[Task details]
Take the data from its first line. Print each line exactly until the line containing "white slope C3:D5" has been printed too.
======== Exercise material ========
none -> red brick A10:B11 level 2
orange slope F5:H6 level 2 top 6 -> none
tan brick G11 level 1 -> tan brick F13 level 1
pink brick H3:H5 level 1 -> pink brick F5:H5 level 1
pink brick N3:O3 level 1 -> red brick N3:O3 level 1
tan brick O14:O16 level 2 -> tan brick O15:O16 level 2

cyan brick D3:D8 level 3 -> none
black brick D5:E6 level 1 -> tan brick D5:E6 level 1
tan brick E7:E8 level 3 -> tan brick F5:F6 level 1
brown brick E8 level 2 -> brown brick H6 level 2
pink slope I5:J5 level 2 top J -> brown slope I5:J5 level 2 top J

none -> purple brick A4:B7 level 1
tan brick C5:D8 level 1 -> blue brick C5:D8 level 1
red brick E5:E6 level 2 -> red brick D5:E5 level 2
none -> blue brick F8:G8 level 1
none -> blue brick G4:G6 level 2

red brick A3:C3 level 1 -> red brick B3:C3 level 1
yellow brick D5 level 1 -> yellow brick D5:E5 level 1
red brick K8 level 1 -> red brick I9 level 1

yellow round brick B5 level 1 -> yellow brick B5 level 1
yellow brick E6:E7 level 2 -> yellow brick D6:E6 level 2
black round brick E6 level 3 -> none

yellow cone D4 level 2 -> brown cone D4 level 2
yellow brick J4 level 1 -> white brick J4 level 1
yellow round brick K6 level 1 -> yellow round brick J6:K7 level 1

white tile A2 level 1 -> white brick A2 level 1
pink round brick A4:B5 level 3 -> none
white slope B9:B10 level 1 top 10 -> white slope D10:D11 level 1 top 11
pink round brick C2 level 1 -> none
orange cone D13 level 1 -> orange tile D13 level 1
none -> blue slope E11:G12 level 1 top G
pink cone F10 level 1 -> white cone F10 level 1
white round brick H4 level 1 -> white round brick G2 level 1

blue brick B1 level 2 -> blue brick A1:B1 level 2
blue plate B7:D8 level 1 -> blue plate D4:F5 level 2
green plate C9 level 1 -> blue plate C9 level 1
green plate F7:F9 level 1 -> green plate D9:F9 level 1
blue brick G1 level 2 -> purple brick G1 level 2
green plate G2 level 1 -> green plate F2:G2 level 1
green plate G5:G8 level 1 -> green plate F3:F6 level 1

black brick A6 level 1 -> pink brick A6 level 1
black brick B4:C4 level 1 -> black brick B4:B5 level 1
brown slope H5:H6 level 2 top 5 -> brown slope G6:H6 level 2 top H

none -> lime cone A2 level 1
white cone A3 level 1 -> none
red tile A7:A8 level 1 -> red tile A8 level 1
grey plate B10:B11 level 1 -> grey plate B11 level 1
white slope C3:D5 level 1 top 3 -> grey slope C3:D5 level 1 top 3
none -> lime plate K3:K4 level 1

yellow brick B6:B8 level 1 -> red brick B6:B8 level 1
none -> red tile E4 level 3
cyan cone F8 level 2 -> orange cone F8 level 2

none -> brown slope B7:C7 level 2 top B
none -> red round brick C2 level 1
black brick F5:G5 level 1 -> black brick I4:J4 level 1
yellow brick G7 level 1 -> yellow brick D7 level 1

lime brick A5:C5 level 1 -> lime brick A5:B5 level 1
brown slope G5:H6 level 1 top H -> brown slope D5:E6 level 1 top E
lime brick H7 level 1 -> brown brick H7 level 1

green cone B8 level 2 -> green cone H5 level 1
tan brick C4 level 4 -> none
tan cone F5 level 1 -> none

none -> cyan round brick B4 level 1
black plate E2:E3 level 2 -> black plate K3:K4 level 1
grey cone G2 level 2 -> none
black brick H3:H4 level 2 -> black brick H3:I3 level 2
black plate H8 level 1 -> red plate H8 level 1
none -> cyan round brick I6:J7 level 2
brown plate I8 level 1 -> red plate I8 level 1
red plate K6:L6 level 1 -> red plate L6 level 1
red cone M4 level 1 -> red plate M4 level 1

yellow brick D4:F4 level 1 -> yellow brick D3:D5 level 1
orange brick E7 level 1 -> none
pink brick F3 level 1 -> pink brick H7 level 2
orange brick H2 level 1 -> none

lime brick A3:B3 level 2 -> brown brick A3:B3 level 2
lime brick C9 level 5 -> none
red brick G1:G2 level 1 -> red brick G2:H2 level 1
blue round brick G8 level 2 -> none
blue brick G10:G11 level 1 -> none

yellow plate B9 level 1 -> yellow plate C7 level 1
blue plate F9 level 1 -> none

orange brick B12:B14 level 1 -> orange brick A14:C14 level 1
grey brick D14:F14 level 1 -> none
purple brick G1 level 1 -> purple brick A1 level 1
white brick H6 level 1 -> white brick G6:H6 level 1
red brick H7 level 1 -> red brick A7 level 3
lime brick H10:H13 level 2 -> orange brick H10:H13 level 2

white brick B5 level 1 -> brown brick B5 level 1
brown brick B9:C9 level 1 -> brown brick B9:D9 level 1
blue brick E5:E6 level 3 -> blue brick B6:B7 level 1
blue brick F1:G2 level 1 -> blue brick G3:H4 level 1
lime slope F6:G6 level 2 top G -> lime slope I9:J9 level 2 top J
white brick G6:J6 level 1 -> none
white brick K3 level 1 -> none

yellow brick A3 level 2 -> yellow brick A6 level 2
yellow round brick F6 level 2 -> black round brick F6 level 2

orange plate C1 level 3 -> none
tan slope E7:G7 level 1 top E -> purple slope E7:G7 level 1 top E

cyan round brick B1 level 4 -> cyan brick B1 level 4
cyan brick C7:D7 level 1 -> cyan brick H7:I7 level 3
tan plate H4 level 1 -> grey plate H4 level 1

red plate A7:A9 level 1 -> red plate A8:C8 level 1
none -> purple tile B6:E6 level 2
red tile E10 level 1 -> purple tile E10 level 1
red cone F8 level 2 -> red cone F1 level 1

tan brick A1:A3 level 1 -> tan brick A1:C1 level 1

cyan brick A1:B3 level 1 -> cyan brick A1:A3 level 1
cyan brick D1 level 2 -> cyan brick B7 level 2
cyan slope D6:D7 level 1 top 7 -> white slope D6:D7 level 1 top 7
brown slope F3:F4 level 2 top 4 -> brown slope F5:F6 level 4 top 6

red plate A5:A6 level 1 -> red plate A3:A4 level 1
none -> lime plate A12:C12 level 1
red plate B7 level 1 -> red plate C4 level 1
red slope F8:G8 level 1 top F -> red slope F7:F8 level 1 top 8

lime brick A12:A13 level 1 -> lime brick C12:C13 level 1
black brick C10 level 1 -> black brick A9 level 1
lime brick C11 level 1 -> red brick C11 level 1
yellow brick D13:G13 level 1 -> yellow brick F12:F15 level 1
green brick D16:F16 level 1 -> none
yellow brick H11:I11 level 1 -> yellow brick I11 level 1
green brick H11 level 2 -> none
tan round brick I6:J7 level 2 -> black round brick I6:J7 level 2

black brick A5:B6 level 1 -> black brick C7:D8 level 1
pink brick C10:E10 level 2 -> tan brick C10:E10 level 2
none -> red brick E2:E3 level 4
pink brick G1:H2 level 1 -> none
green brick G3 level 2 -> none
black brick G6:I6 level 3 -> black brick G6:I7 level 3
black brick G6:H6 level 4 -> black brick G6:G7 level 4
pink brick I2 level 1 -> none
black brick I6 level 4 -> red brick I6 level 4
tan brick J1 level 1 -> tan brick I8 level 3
========
[Response]
none -> red brick A10:B11 level 2
orange slope F5:H6 level 2 top 6 -> none
tan brick G11 level 1 -> tan brick F13 level 1
pink brick H3:H5 level 1 -> pink brick F5:H5 level 1
pink brick N3:O3 level 1 -> red brick N3:O3 level 1
tan brick O14:O16 level 2 -> tan brick O15:O16 level 2

cyan brick D3:D8 level 3 -> none
black brick D5:E6 level 1 -> tan brick D5:E6 level 1
tan brick E7:E8 level 3 -> tan brick F5:F6 level 1
brown brick E8 level 2 -> brown brick H6 level 2
pink slope I5:J5 level 2 top J -> brown slope I5:J5 level 2 top J

none -> purple brick A4:B7 level 1
tan brick C5:D8 level 1 -> blue brick C5:D8 level 1
red brick E5:E6 level 2 -> red brick D5:E5 level 2
none -> blue brick F8:G8 level 1
none -> blue brick G4:G6 level 2

red brick A3:C3 level 1 -> red brick B3:C3 level 1
yellow brick D5 level 1 -> yellow brick D5:E5 level 1
red brick K8 level 1 -> red brick I9 level 1

yellow round brick B5 level 1 -> yellow brick B5 level 1
yellow brick E6:E7 level 2 -> yellow brick D6:E6 level 2
black round brick E6 level 3 -> none

yellow cone D4 level 2 -> brown cone D4 level 2
yellow brick J4 level 1 -> white brick J4 level 1
yellow round brick K6 level 1 -> yellow round brick J6:K7 level 1

white tile A2 level 1 -> white brick A2 level 1
pink round brick A4:B5 level 3 -> none
white slope B9:B10 level 1 top 10 -> white slope D10:D11 level 1 top 11
pink round brick C2 level 1 -> none
orange cone D13 level 1 -> orange tile D13 level 1
none -> blue slope E11:G12 level 1 top G
pink cone F10 level 1 -> white cone F10 level 1
white round brick H4 level 1 -> white round brick G2 level 1

blue brick B1 level 2 -> blue brick A1:B1 level 2
blue plate B7:D8 level 1 -> blue plate D4:F5 level 2
green plate C9 level 1 -> blue plate C9 level 1
green plate F7:F9 level 1 -> green plate D9:F9 level 1
blue brick G1 level 2 -> purple brick G1 level 2
green plate G2 level 1 -> green plate F2:G2 level 1
green plate G5:G8 level 1 -> green plate F3:F6 level 1

black brick A6 level 1 -> pink brick A6 level 1
black brick B4:C4 level 1 -> black brick B4:B5 level 1
brown slope H5:H6 level 2 top 5 -> brown slope G6:H6 level 2 top H

none -> lime cone A2 level 1
white cone A3 level 1 -> none
red tile A7:A8 level 1 -> red tile A8 level 1
grey plate B10:B11 level 1 -> grey plate B11 level 1
white slope C3:D5 level 1 top 3 -> grey slope C3:D5 level 1 top 3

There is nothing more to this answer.